◆ **Task statement**:
From the data that follows, copy every line holding the string "Manual".
--- Data excerpts ---
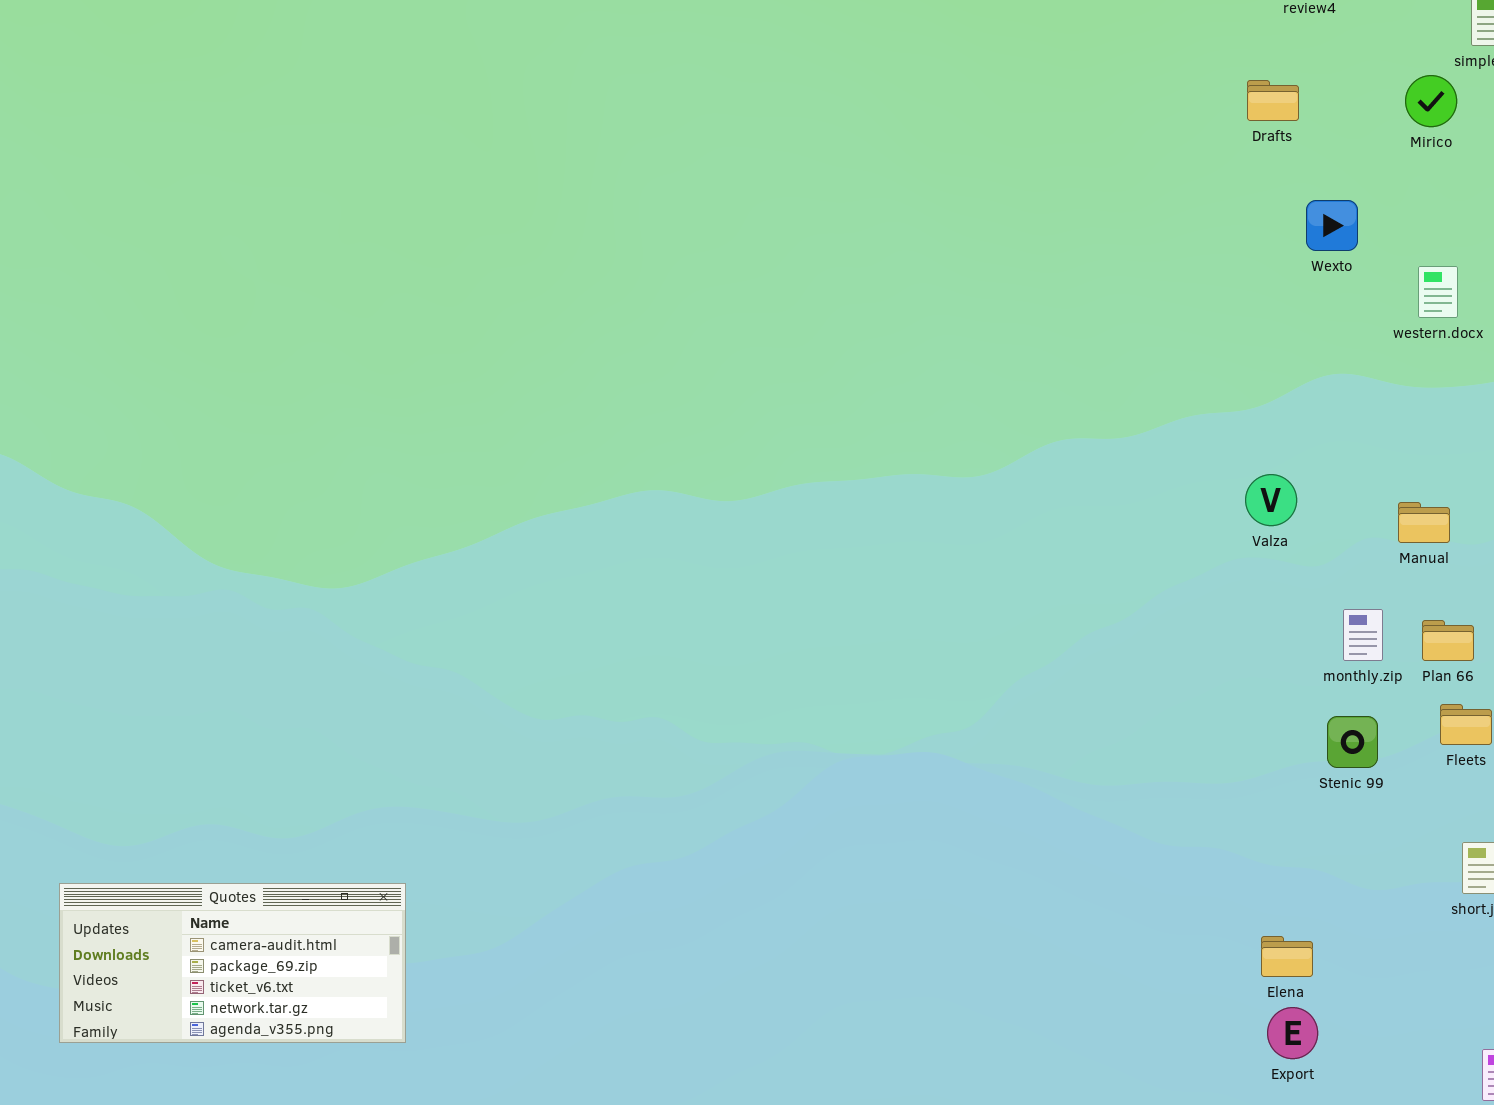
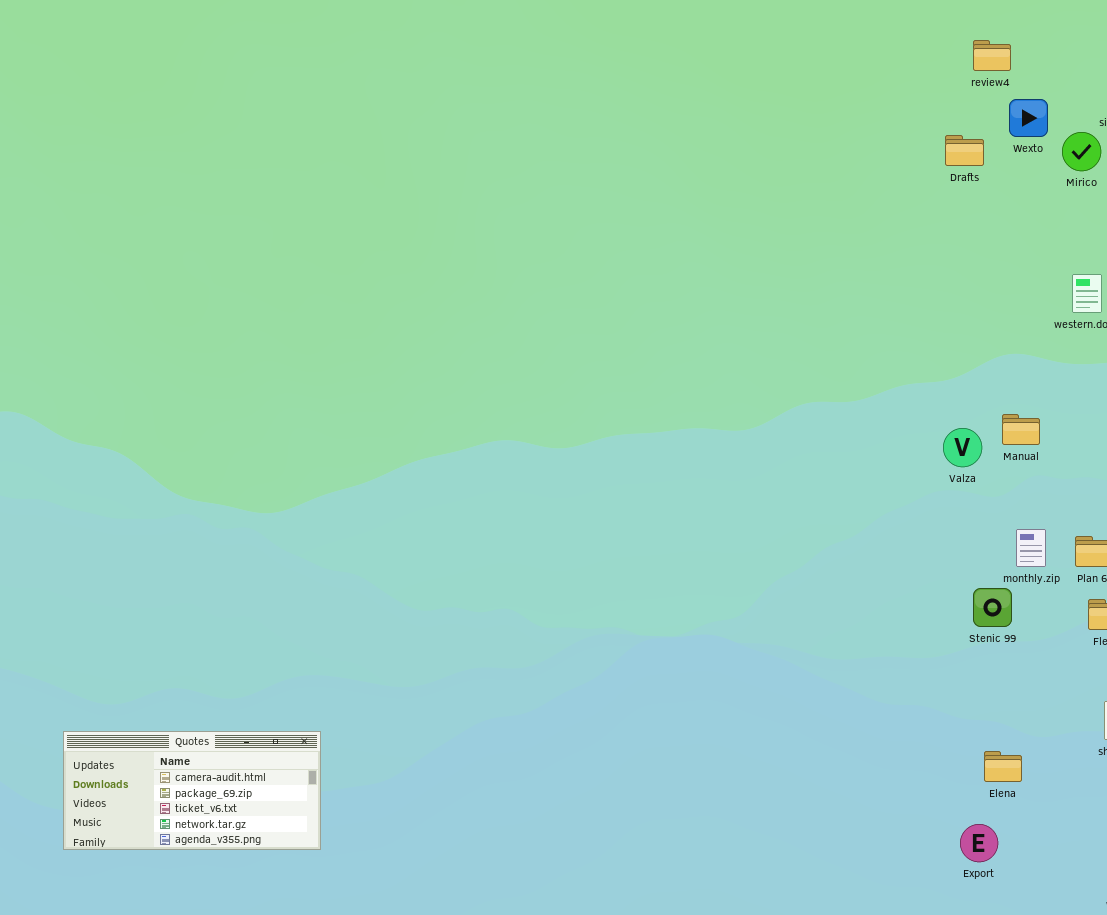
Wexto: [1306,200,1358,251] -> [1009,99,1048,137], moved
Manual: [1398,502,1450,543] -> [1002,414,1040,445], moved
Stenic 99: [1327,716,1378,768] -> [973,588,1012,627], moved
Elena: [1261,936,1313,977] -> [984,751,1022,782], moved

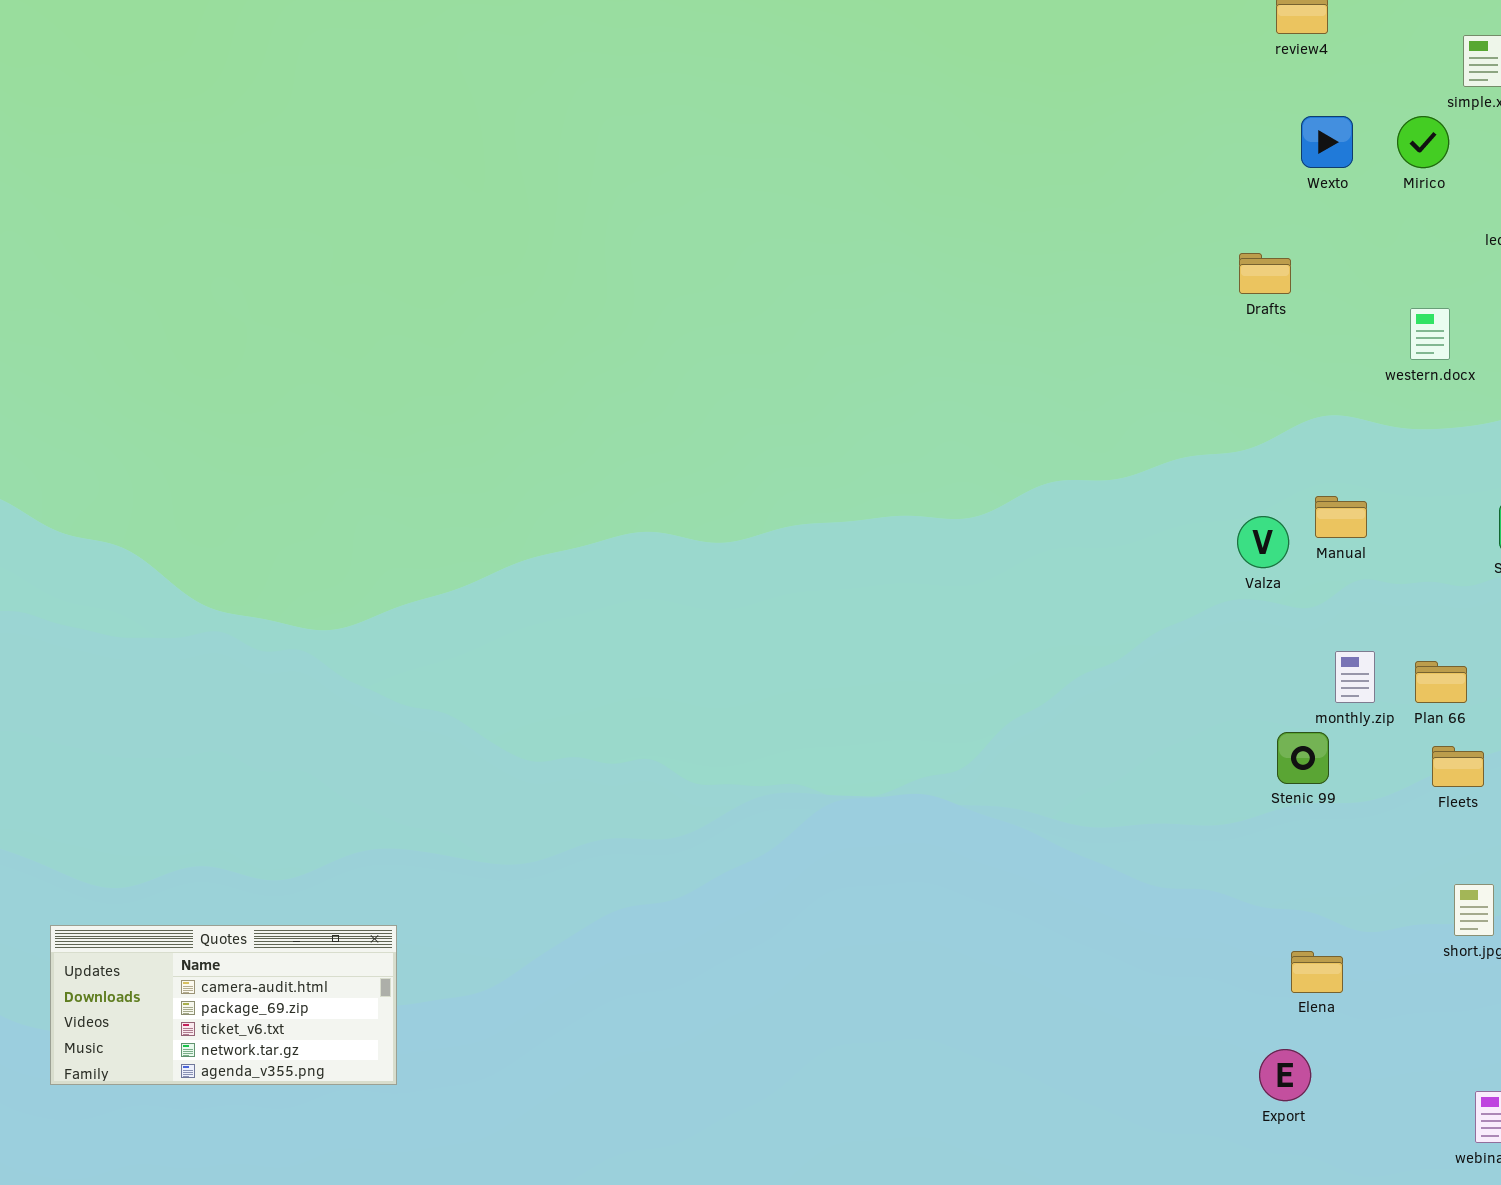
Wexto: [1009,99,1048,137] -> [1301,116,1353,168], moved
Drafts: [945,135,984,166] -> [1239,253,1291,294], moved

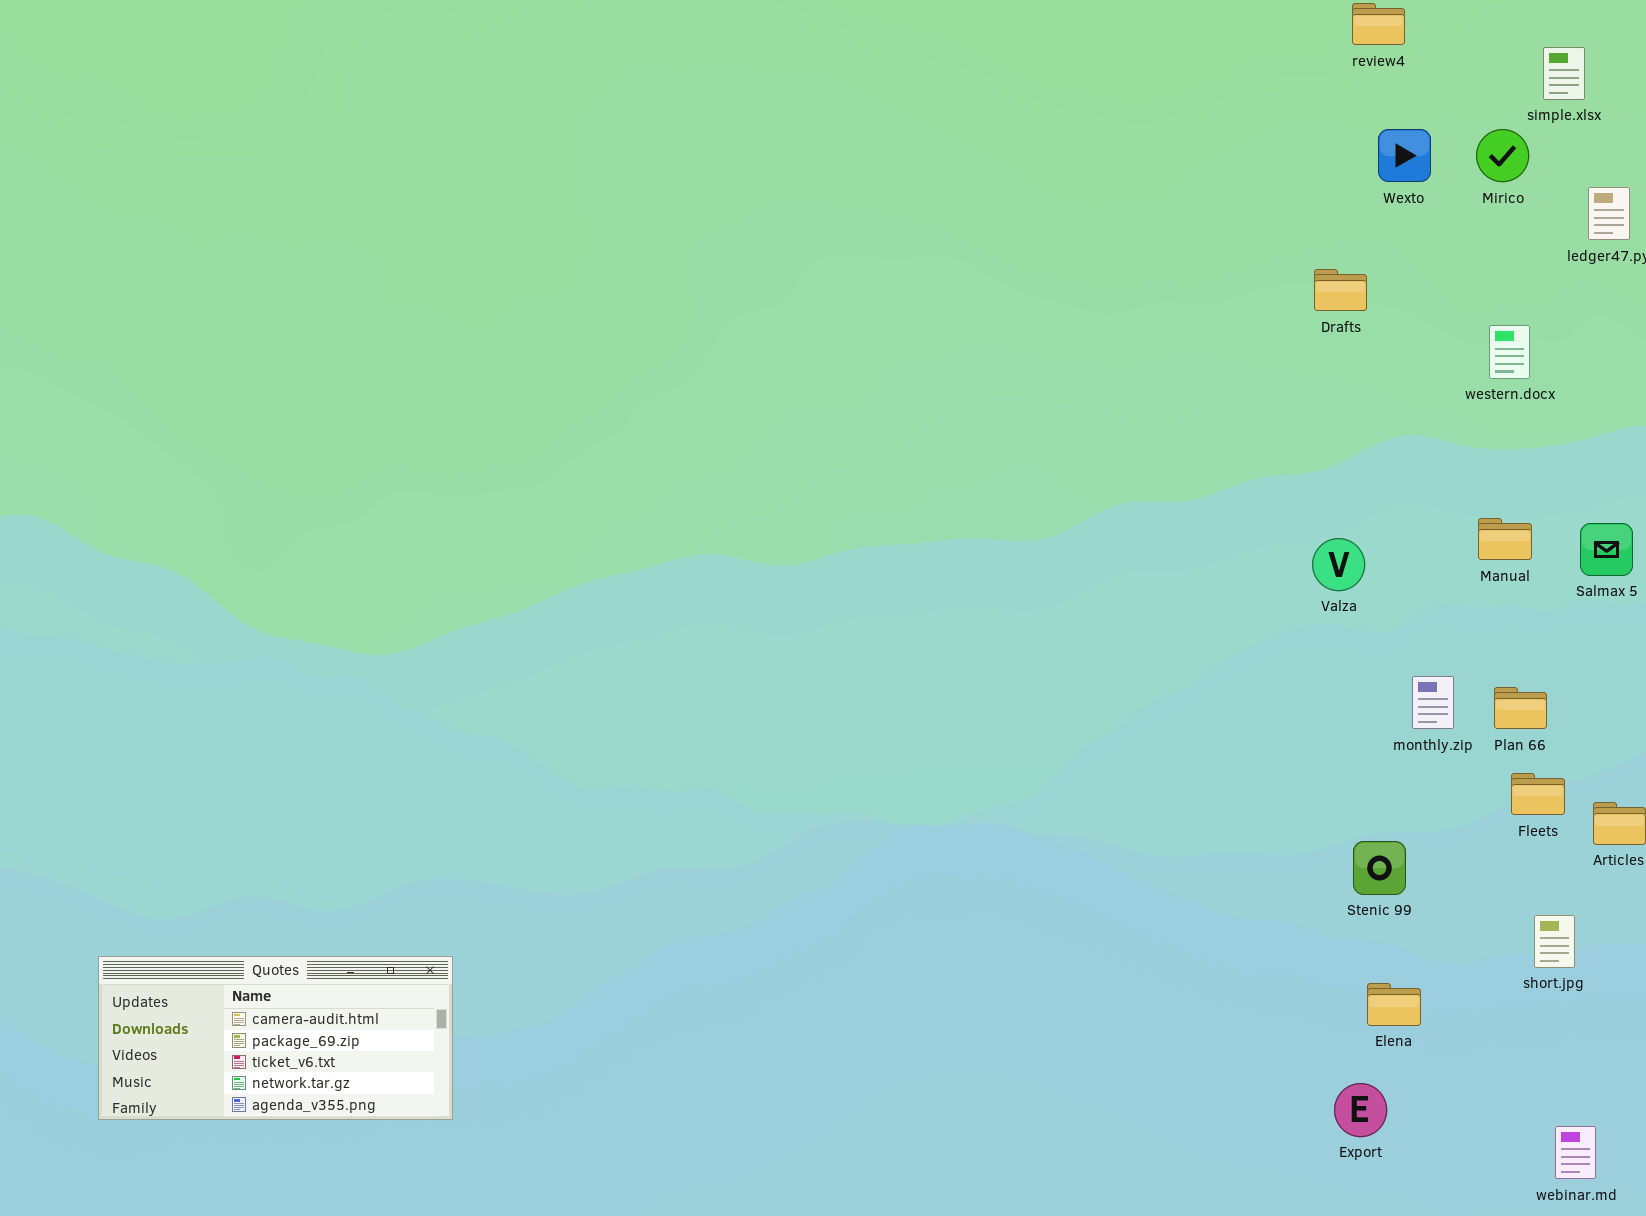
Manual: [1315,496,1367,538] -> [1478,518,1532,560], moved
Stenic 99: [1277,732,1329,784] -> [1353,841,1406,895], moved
---
◆ **Solution for this exercise**:
Manual: [1398,502,1450,543] -> [1002,414,1040,445], moved
Manual: [1315,496,1367,538] -> [1478,518,1532,560], moved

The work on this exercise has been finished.